Retype, word for word, every line of the records below starting at the one that contains "green circle: (69, 186) -> (64, 185), moved" and ending at the one that contains "cyan cross: (47, 29) -> (21, 14), moved"; include both of those lines and nothing more.

Entries supplied:
====

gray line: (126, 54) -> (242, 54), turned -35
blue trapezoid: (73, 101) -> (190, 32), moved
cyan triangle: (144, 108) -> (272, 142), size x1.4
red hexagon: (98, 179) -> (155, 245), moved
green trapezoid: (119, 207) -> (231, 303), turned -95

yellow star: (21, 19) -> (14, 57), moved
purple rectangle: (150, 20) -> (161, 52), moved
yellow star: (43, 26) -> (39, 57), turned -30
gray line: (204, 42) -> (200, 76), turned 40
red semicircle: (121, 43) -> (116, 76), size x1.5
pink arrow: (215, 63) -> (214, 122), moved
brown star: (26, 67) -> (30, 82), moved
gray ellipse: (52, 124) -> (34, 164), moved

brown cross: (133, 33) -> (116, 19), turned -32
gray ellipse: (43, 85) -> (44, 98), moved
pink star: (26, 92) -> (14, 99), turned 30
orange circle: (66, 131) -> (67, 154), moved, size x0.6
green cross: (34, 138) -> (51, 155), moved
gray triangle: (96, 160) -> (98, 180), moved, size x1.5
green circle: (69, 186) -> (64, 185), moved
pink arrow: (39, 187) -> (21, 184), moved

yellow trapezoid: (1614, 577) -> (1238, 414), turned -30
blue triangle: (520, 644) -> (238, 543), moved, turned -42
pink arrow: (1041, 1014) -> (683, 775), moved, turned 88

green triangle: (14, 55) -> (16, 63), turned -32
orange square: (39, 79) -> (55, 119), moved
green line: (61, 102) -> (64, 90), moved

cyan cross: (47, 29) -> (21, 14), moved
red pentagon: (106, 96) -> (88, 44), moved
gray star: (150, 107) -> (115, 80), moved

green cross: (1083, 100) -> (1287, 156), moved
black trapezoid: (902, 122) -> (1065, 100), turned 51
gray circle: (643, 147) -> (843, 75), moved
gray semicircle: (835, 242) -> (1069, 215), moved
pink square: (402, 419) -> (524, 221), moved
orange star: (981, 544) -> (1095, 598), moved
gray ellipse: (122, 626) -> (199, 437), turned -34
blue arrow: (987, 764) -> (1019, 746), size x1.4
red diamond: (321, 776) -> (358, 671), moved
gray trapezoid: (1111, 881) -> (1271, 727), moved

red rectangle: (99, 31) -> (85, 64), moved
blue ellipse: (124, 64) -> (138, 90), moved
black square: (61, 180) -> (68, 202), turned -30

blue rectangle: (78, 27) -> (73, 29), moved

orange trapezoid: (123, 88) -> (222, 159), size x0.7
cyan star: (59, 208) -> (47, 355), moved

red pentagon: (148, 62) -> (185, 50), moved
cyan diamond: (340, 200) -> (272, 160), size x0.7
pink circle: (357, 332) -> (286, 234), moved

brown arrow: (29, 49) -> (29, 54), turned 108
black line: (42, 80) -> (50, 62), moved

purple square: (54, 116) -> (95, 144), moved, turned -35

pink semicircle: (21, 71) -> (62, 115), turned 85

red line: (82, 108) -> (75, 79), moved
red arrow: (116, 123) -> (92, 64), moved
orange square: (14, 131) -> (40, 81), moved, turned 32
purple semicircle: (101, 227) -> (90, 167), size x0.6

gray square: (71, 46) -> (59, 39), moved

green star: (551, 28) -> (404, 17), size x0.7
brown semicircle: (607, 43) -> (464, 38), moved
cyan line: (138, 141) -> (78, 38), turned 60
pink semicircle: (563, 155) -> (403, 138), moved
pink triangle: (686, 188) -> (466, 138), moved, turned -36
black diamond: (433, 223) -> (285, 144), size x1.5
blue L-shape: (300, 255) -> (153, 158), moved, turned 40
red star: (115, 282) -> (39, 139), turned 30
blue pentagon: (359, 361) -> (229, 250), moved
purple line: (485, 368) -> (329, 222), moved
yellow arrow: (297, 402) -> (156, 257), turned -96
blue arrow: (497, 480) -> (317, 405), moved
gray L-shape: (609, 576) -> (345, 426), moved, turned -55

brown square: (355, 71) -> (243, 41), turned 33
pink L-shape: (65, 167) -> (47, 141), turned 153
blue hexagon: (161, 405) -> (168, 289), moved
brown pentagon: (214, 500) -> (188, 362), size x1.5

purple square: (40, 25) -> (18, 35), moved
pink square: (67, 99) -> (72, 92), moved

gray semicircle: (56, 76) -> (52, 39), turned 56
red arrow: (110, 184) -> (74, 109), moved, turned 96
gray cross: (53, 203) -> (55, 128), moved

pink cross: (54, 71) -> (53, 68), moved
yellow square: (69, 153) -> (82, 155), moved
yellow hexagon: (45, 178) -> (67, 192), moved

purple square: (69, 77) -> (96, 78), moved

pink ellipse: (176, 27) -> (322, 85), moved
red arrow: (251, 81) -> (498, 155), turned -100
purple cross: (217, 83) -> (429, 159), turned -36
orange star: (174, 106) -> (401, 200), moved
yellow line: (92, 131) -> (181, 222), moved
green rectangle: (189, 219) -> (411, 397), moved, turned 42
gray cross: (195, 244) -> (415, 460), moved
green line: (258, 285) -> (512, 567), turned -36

====

Answer area:
green circle: (69, 186) -> (64, 185), moved
pink arrow: (39, 187) -> (21, 184), moved

yellow trapezoid: (1614, 577) -> (1238, 414), turned -30
blue triangle: (520, 644) -> (238, 543), moved, turned -42
pink arrow: (1041, 1014) -> (683, 775), moved, turned 88

green triangle: (14, 55) -> (16, 63), turned -32
orange square: (39, 79) -> (55, 119), moved
green line: (61, 102) -> (64, 90), moved

cyan cross: (47, 29) -> (21, 14), moved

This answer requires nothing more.